Word for word, repeat the data that follows. Do not include the pictures.

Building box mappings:
○ ○ ○

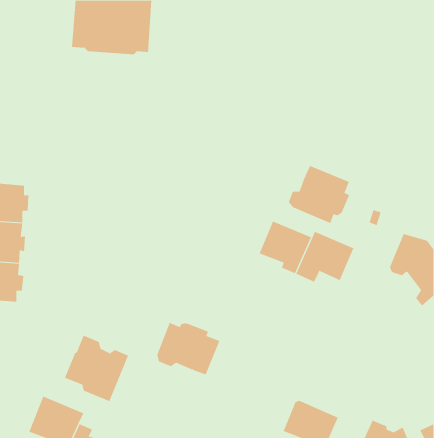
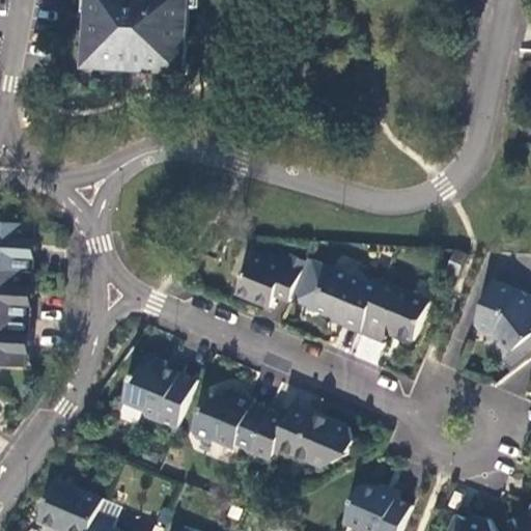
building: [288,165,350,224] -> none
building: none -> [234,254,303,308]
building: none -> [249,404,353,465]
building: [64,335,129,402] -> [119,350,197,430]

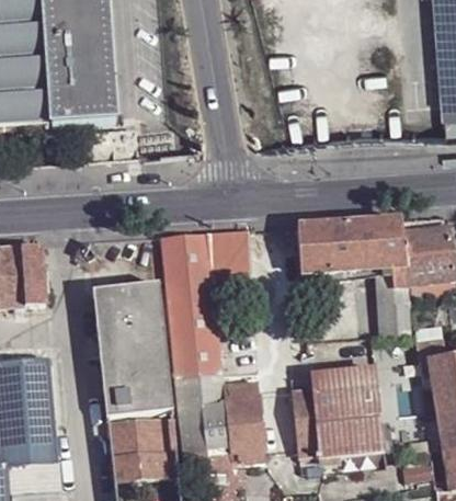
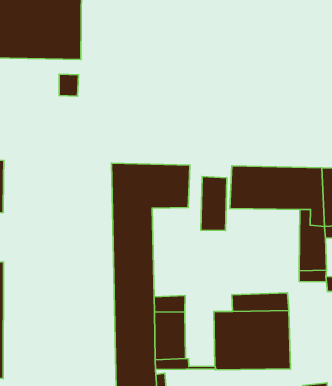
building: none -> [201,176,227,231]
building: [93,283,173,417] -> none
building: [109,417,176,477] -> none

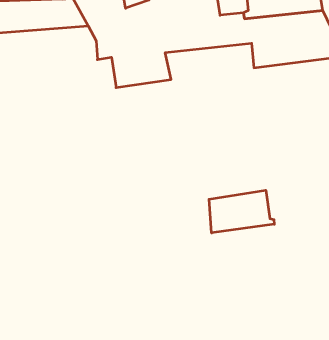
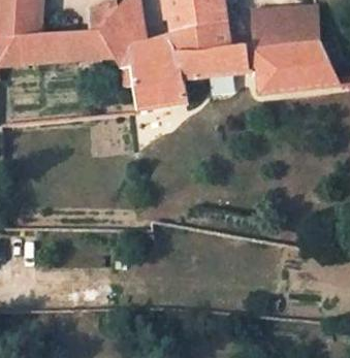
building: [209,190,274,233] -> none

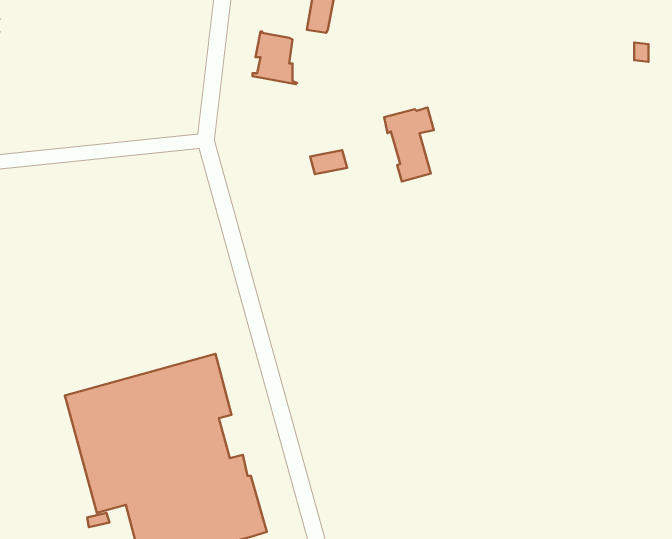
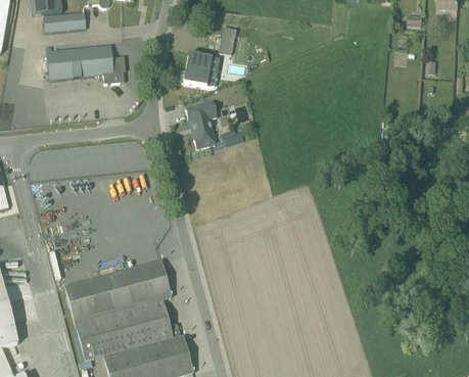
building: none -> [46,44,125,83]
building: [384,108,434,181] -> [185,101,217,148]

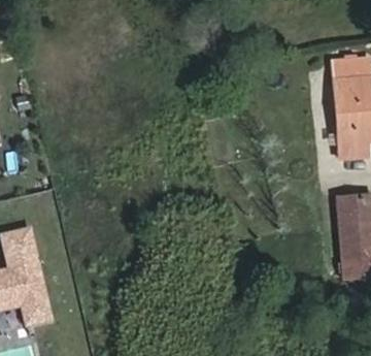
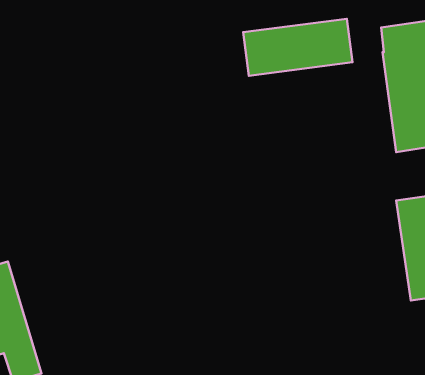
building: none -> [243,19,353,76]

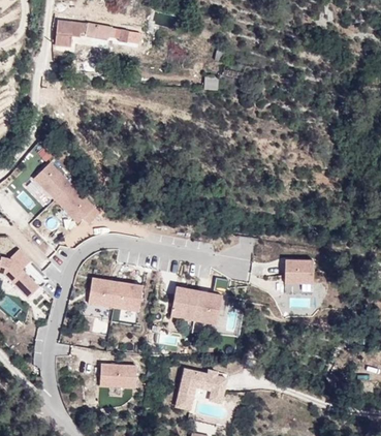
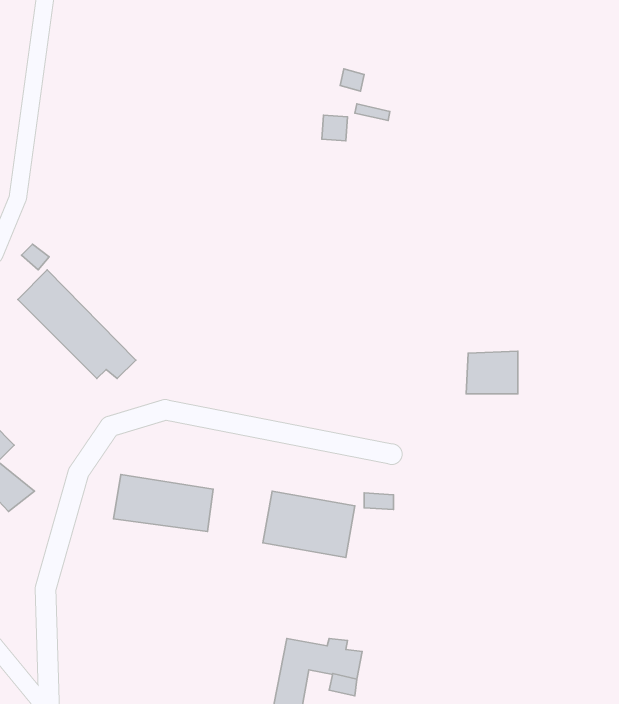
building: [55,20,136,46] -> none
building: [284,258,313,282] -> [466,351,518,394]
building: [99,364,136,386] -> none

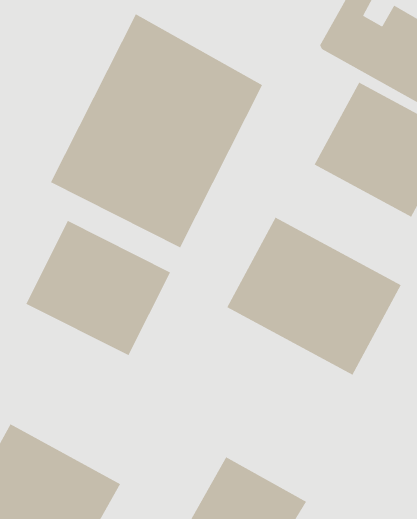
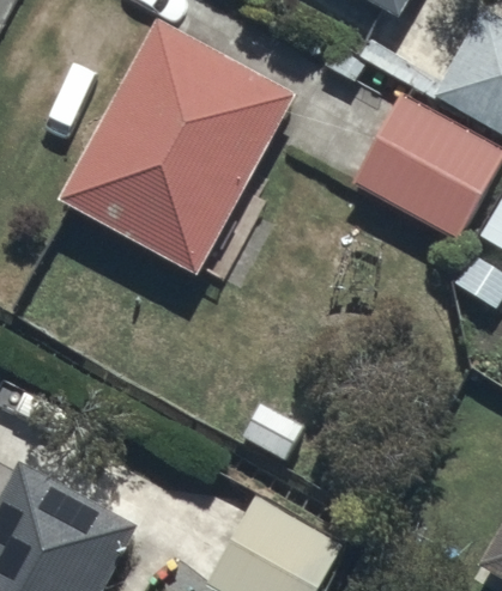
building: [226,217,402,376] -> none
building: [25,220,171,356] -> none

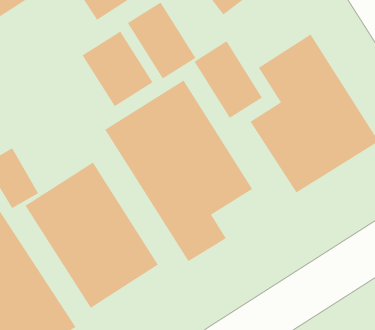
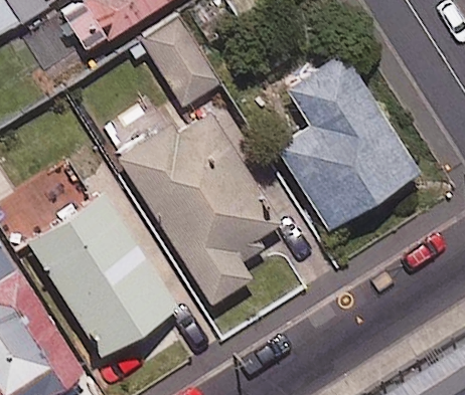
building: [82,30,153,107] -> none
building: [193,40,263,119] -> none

○ ○ ○

[The completed task]
building: [288,165,350,224] -> none
building: none -> [234,254,303,308]
building: none -> [249,404,353,465]
building: [64,335,129,402] -> [119,350,197,430]

building: none -> [201,176,227,231]
building: [93,283,173,417] -> none
building: [109,417,176,477] -> none

building: [209,190,274,233] -> none

building: none -> [46,44,125,83]
building: [384,108,434,181] -> [185,101,217,148]

building: none -> [243,19,353,76]

building: [55,20,136,46] -> none
building: [284,258,313,282] -> [466,351,518,394]
building: [99,364,136,386] -> none

building: [226,217,402,376] -> none
building: [25,220,171,356] -> none

building: [82,30,153,107] -> none
building: [193,40,263,119] -> none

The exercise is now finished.